─── Dataset extract ───

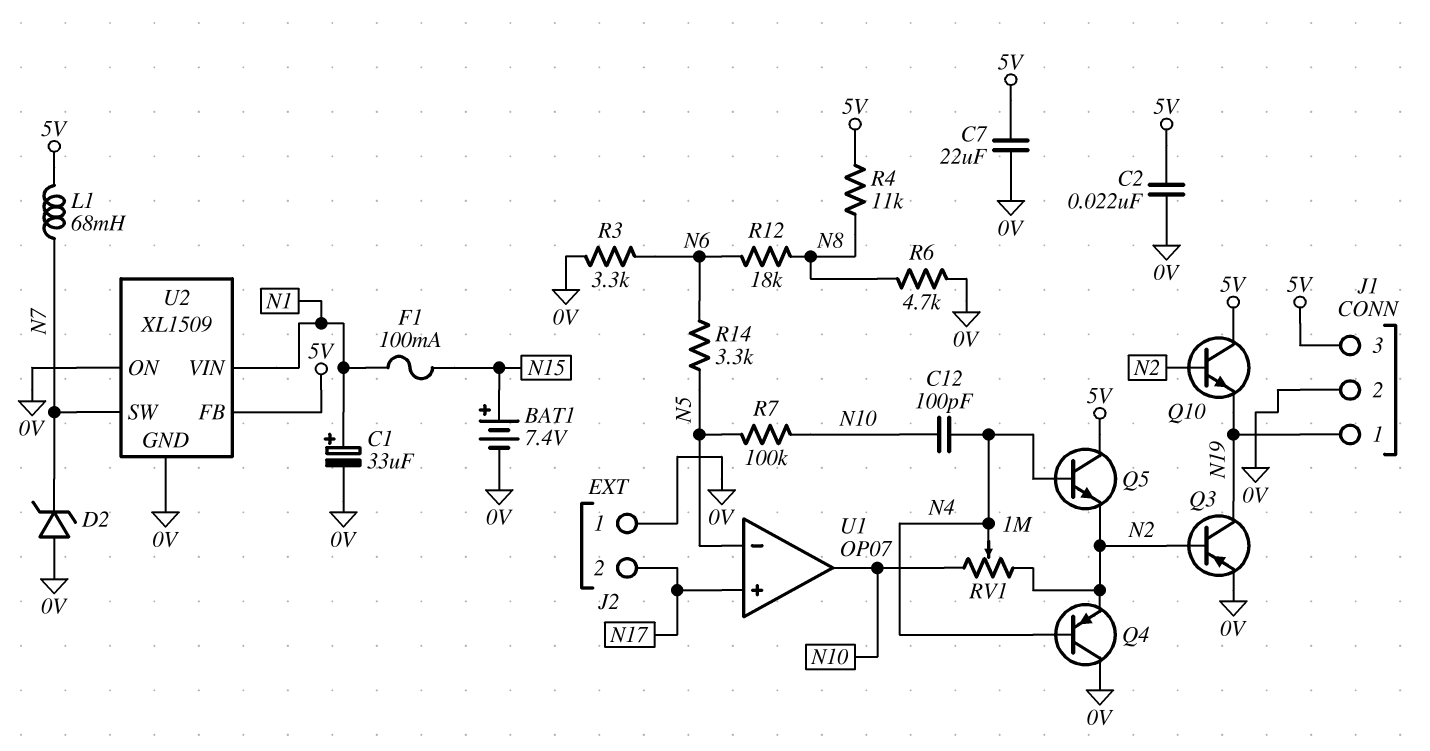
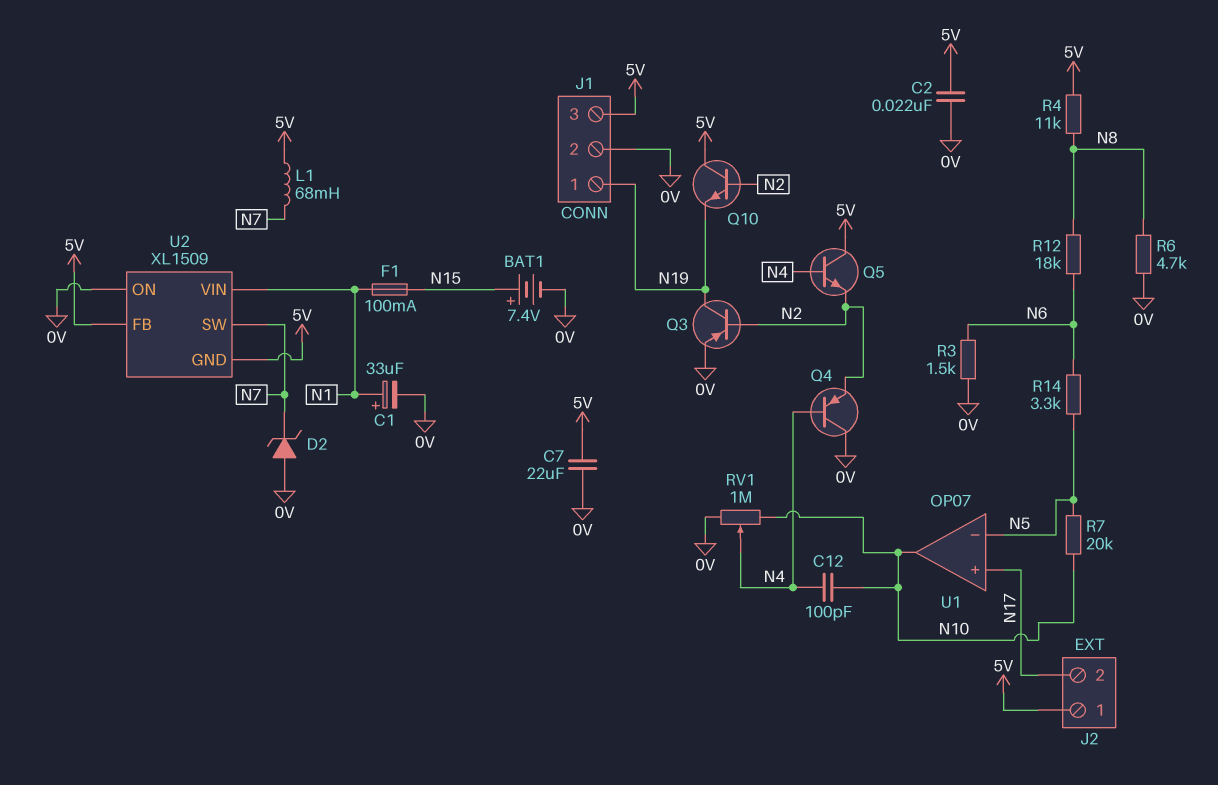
J2 pin 1: 0V -> 5V
R3: 3.3k (0V, N6) -> 1.5k (0V, N6)
R7: 100k (N5, N10) -> 20k (N5, N10)
RV1: 1M (N2, N10, wiper N4) -> 1M (0V, N10, wiper N4)
U2 pin GND: 0V -> 5V

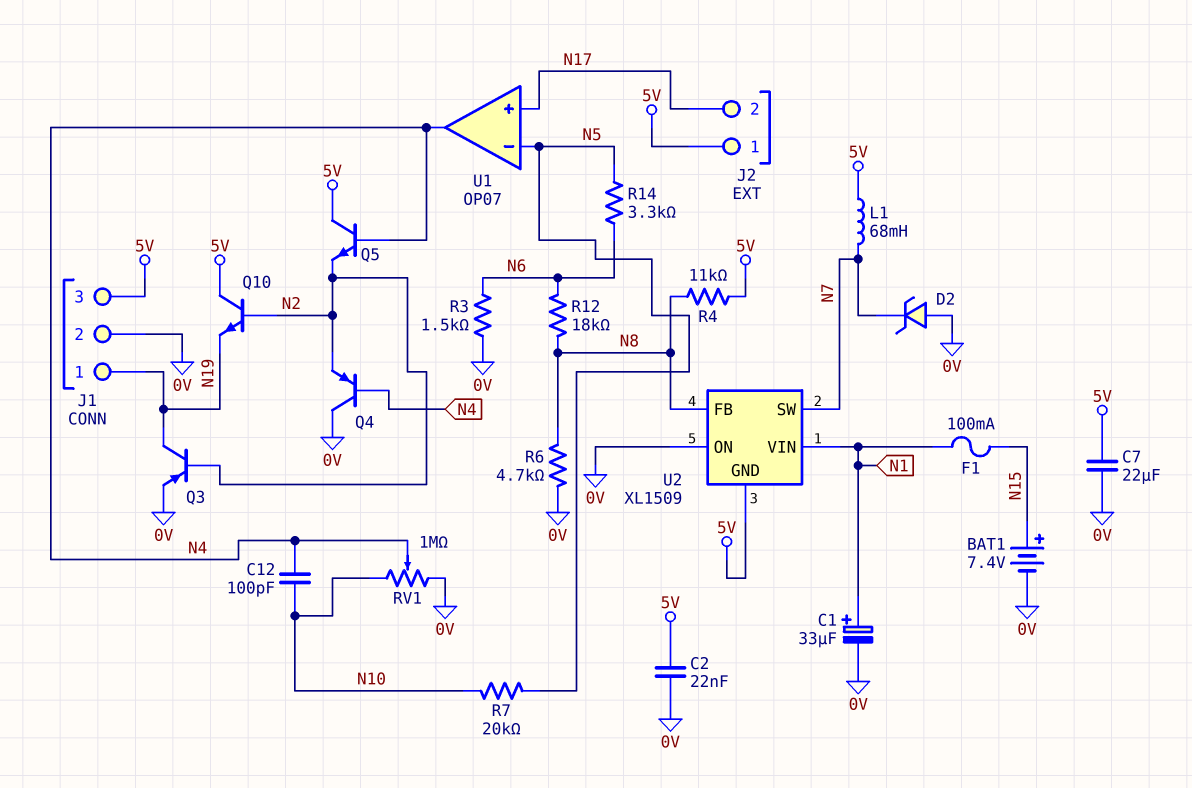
U1 pin out: N10 -> N4
U2 pin FB: 5V -> N8

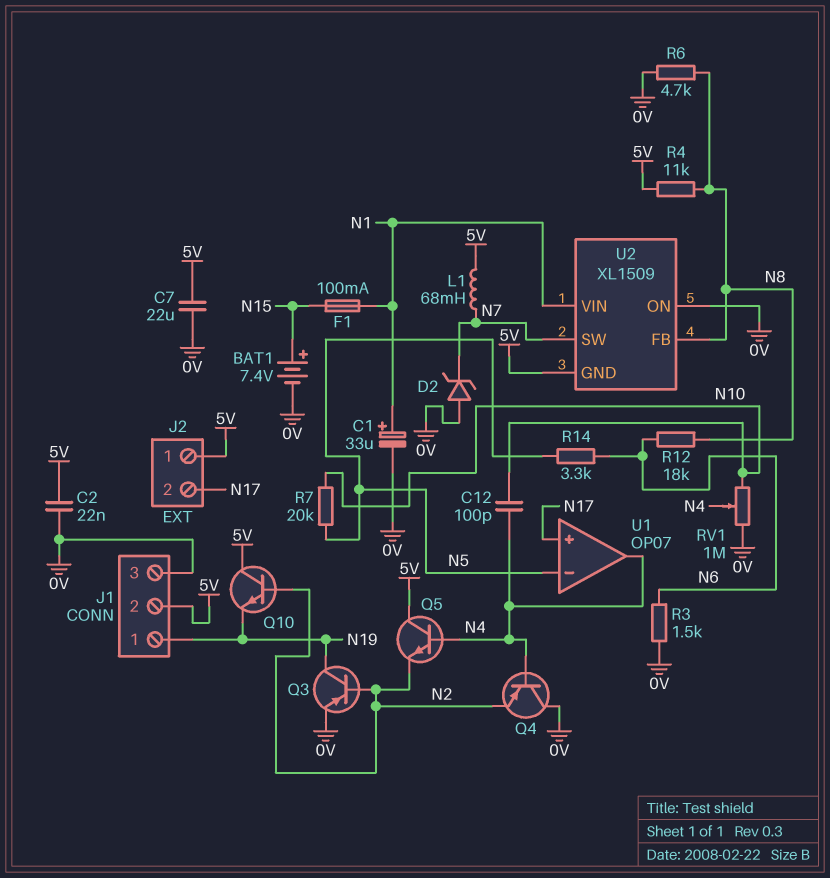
J1 pin 2: 0V -> 5V
J1 pin 3: 5V -> 0V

───

* What the exercise asks
Your answer must be the lines from the one containing "U2 pin GND: 0V -> 5V" through the last line of the records, copied exactly, with no pictures.

* Response
U2 pin GND: 0V -> 5V

U1 pin out: N10 -> N4
U2 pin FB: 5V -> N8

J1 pin 2: 0V -> 5V
J1 pin 3: 5V -> 0V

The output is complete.